Work to be completed:
Could you retype, exactly and with no pictures, only the lines from the first line of the records below through the line that contains "<497 478 85 69>"?

*** Provided data ***

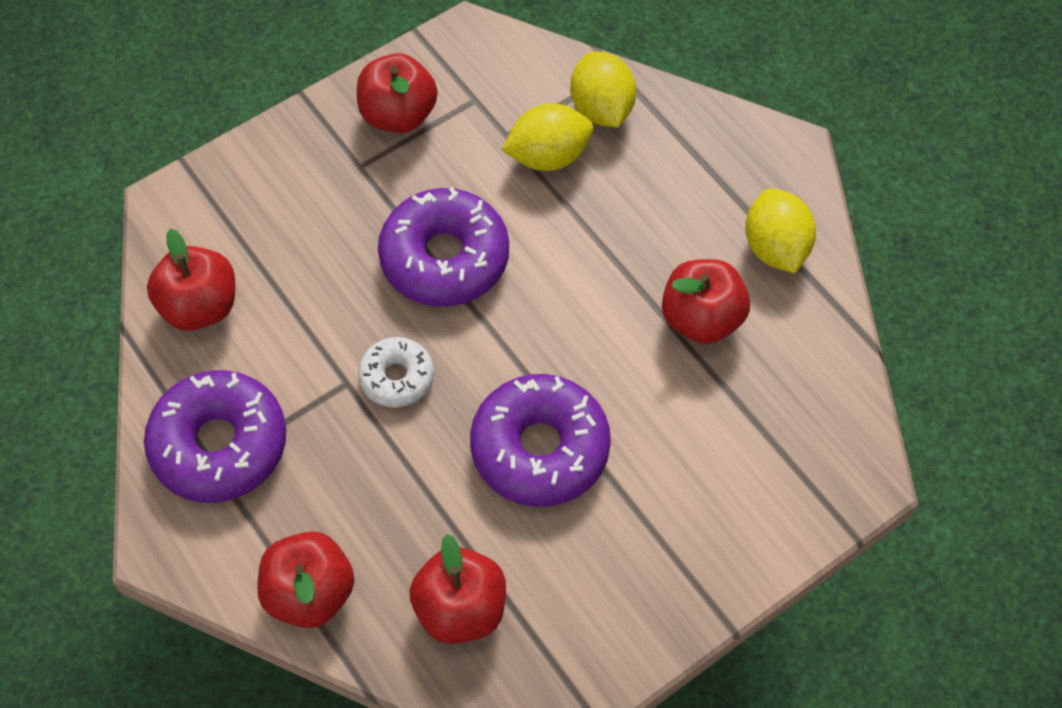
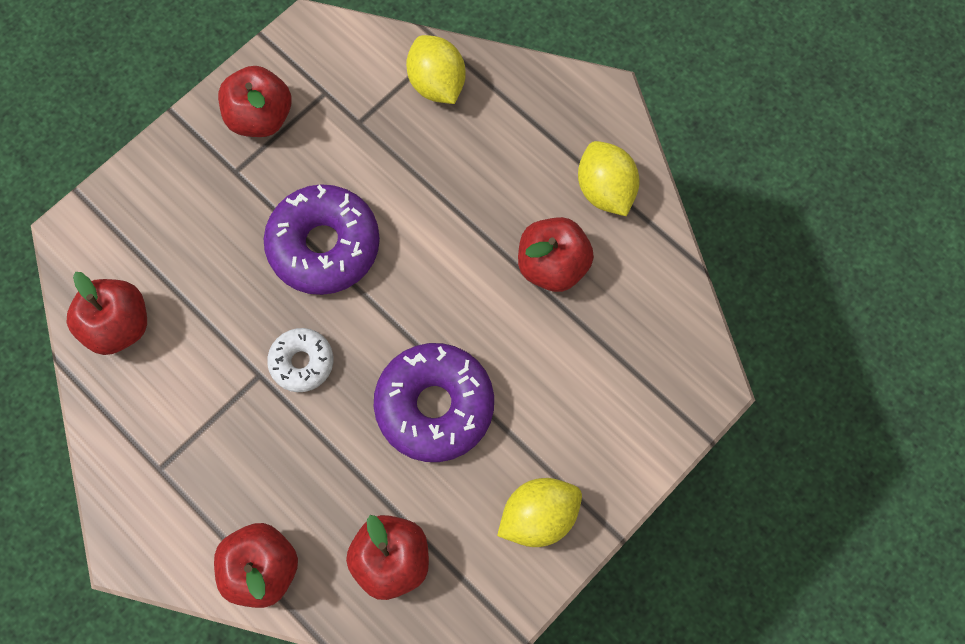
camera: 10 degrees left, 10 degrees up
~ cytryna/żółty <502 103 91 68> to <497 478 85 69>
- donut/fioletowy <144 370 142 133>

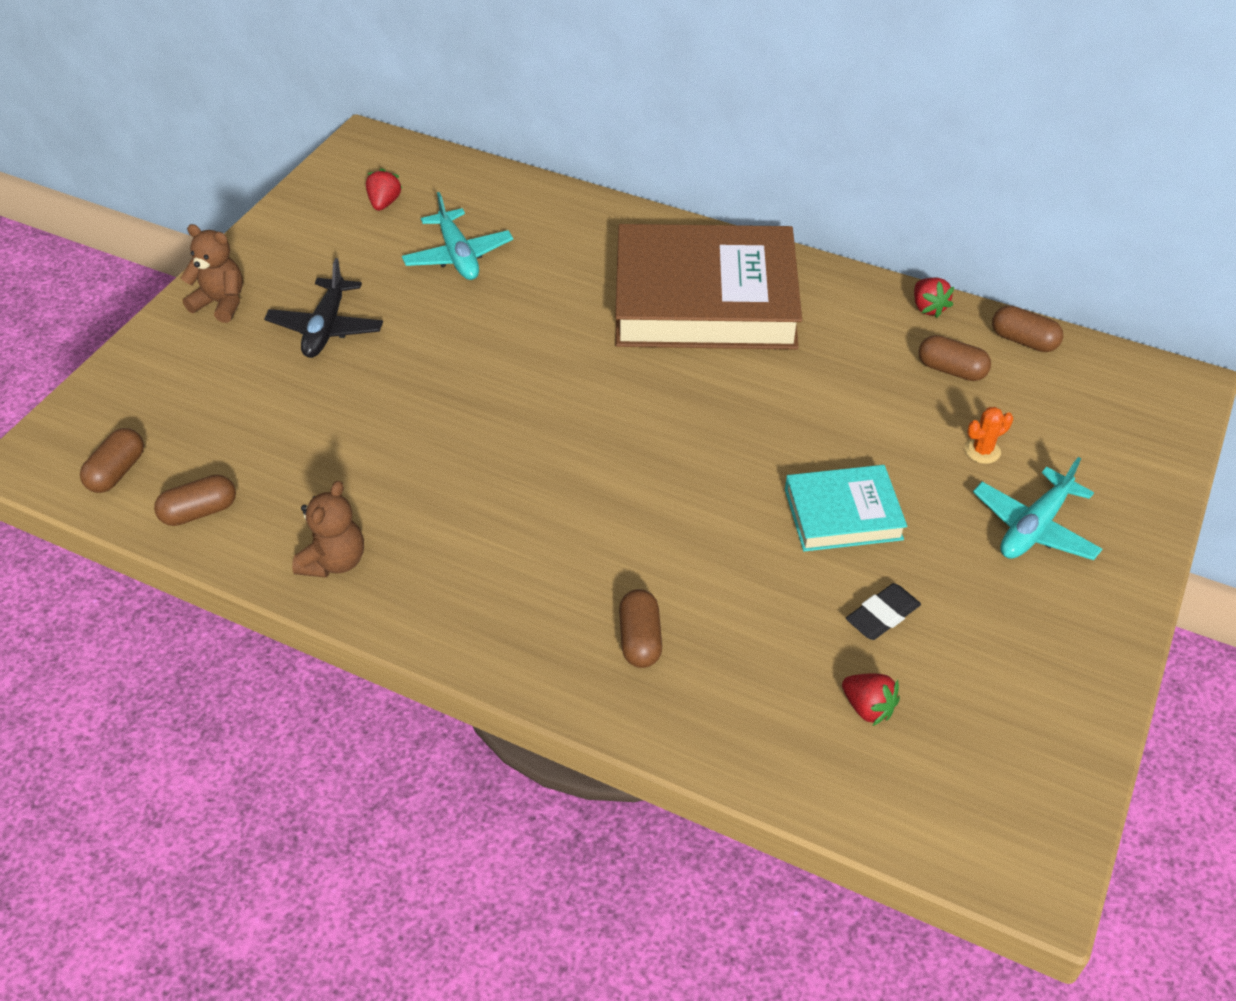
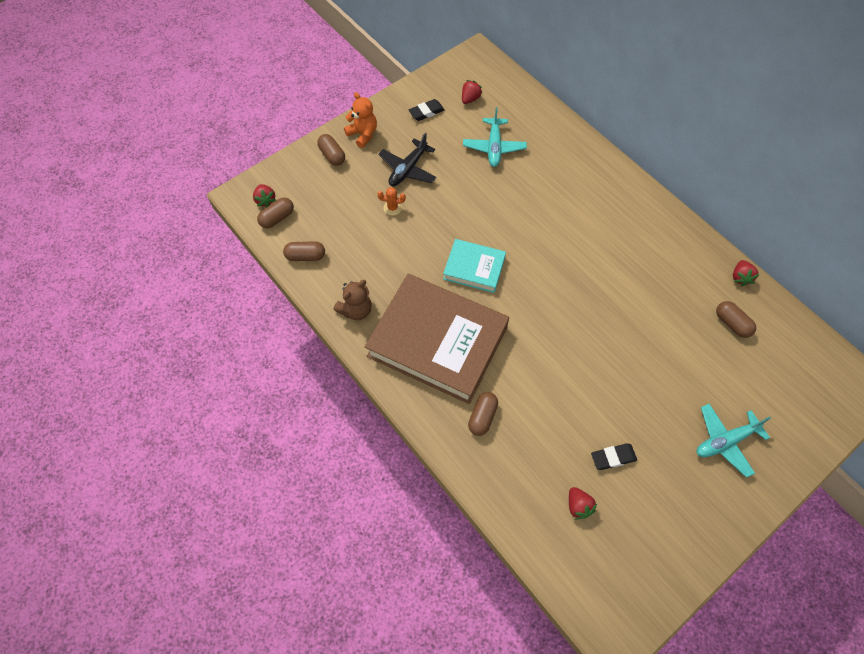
camera: 25 degrees right, 15 degrees up
~ miś/brązowy <180 224 63 99> to miś/pomarańczowy <344 92 33 56>
~ książka/brązowy <615 224 187 125> to <365 274 144 130>
~ kapsułka/brązowy <992 305 71 47> to <317 134 28 32>
~ kaktus/pomarańczowy <965 407 48 57> to <378 187 28 29>
~ książka/turkusowy <785 465 122 87> to <443 239 63 54>
+ gumka do mazania/czarny <409 99 36 22>
+ truskawka/czerwony <253 184 23 23>

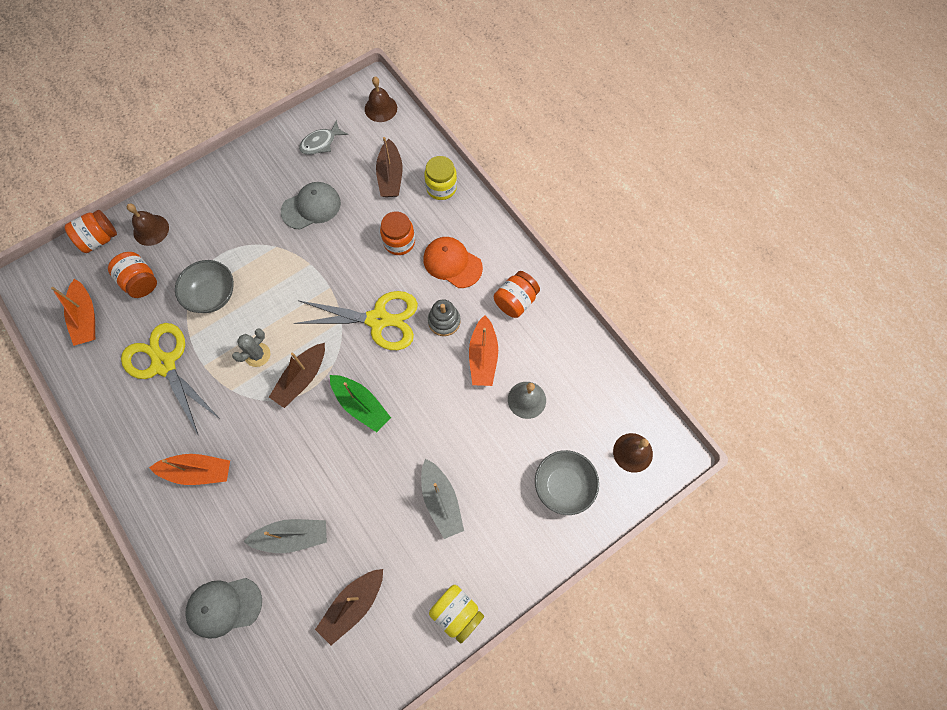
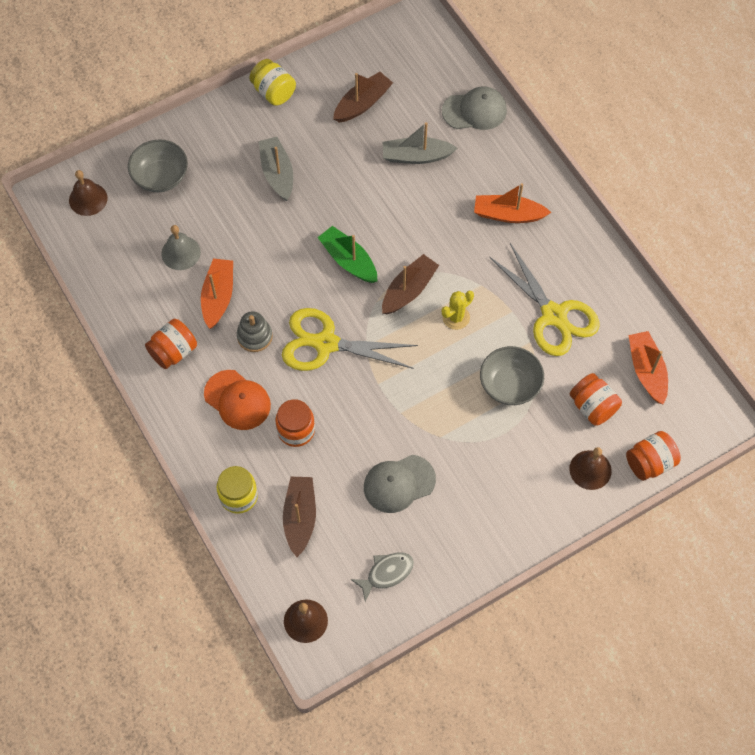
camera: 175 degrees left, 5 degrees down
~ kaktus/szary <232 328 38 39> to kaktus/żółty <442 291 32 39>

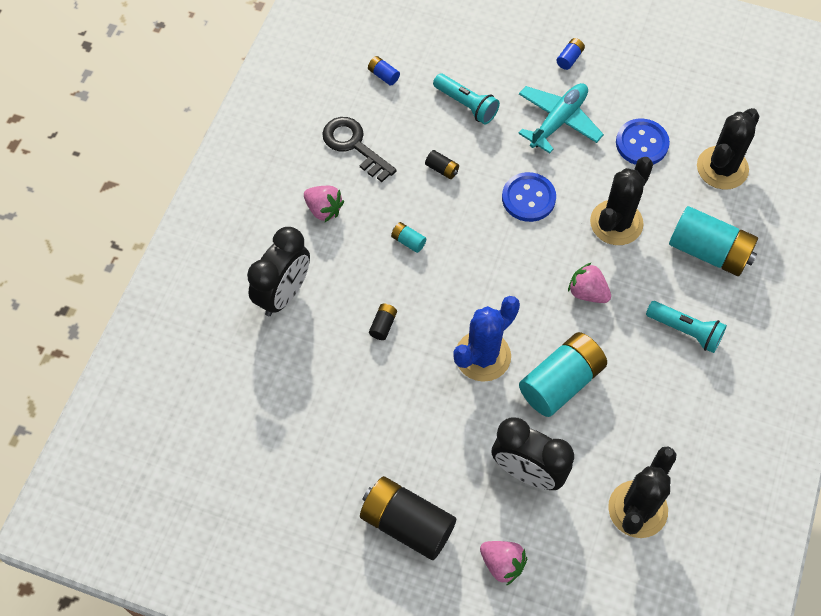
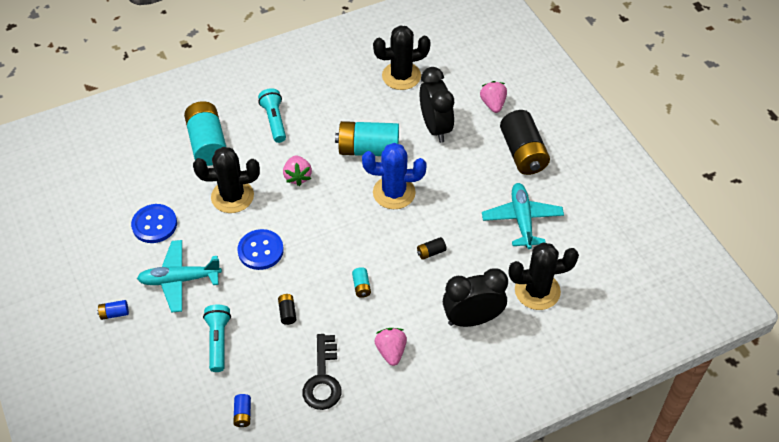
camera: 135 degrees left, 10 degrees down
~ kaktus/czarny <697 108 62 81> to <509 242 70 68>
+ samolot/turkusowy <482 183 82 66>

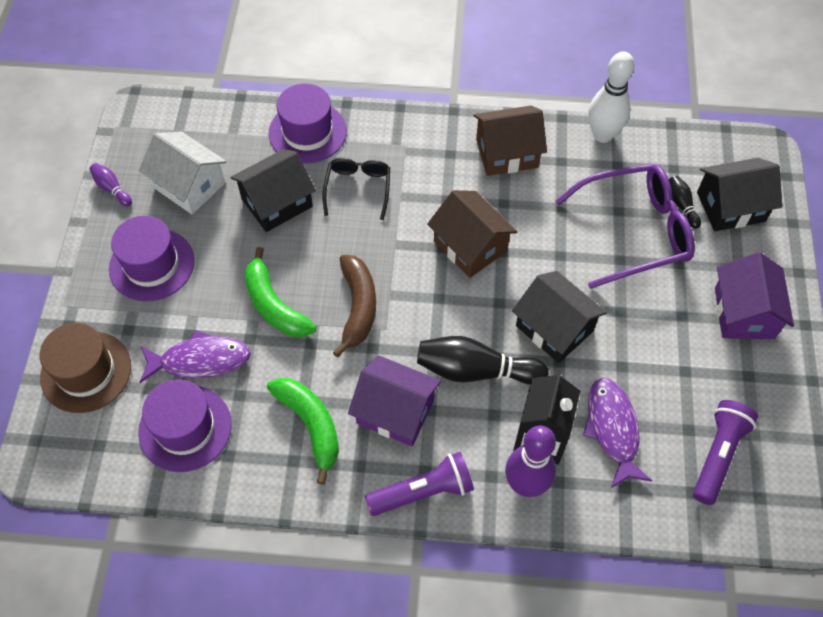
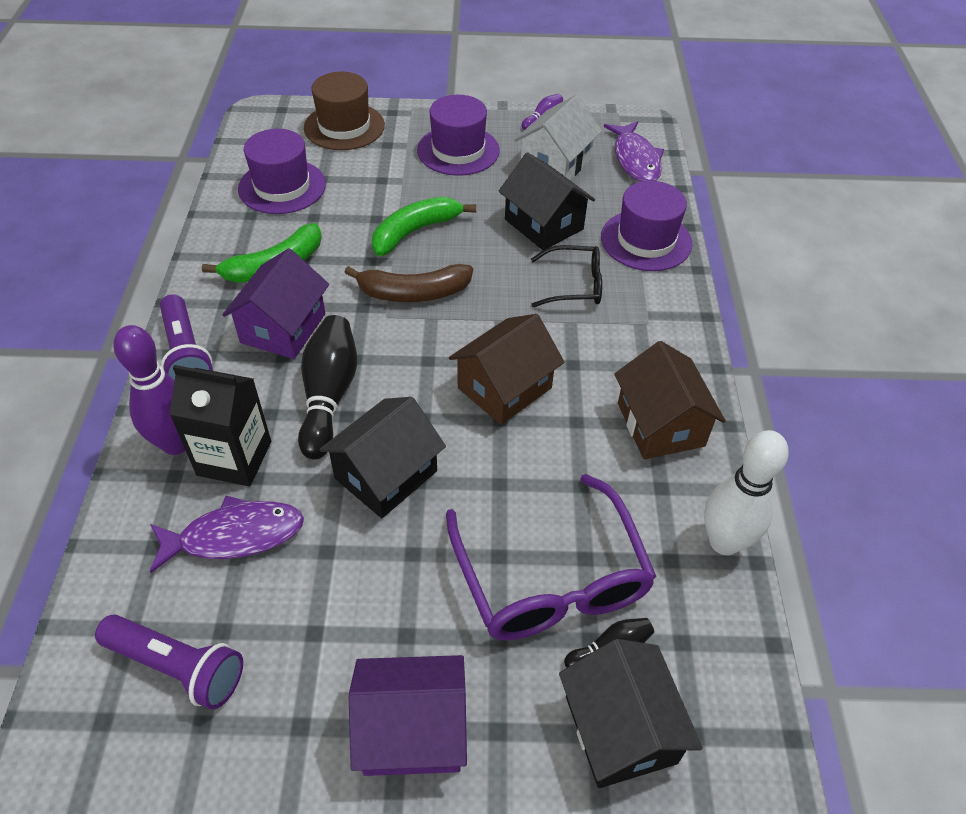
camera: 85 degrees right, 10 degrees down
~ ryba/fioletowy <140 330 111 53> to <604 121 60 61>

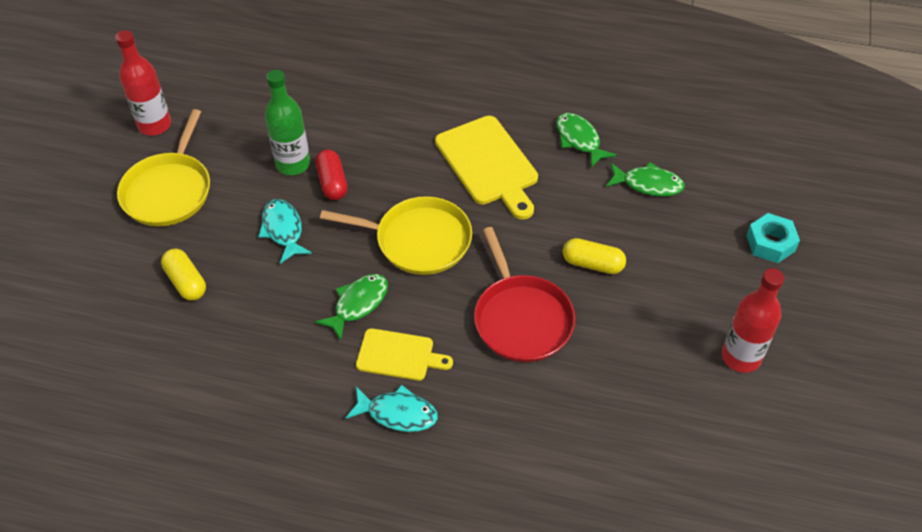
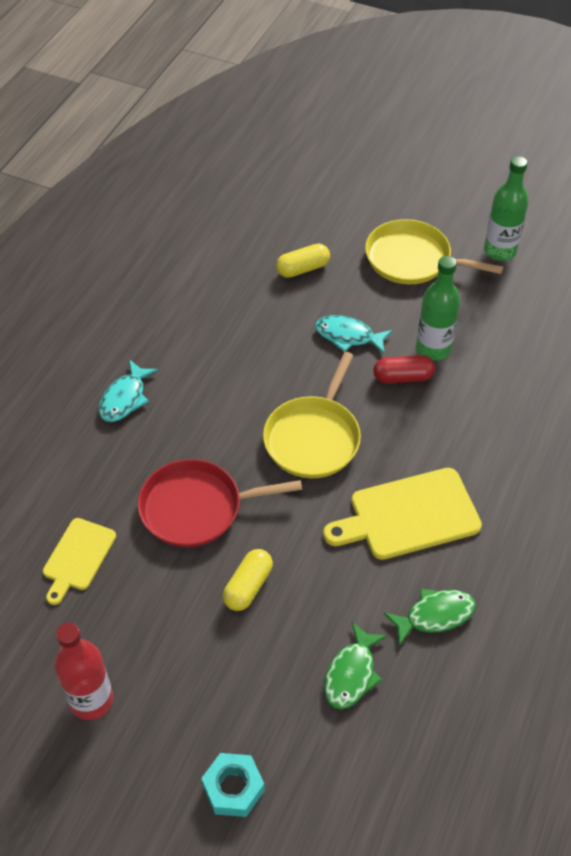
camera: 100 degrees right, 0 degrees up
~ butelka/czerwony <115 30 56 105> to butelka/zielony <484 156 44 105>
~ ryba/turkusowy <258 199 54 65> = <315 315 78 39> 150 degrees counterclockwise
- ryba/zielony <315 274 73 67>
~ deska do krojenia/żółty <356 328 97 53> to <43 518 73 87>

*** End of Provided data ***

Response area:
camera: 10 degrees left, 10 degrees up
~ cytryna/żółty <502 103 91 68> to <497 478 85 69>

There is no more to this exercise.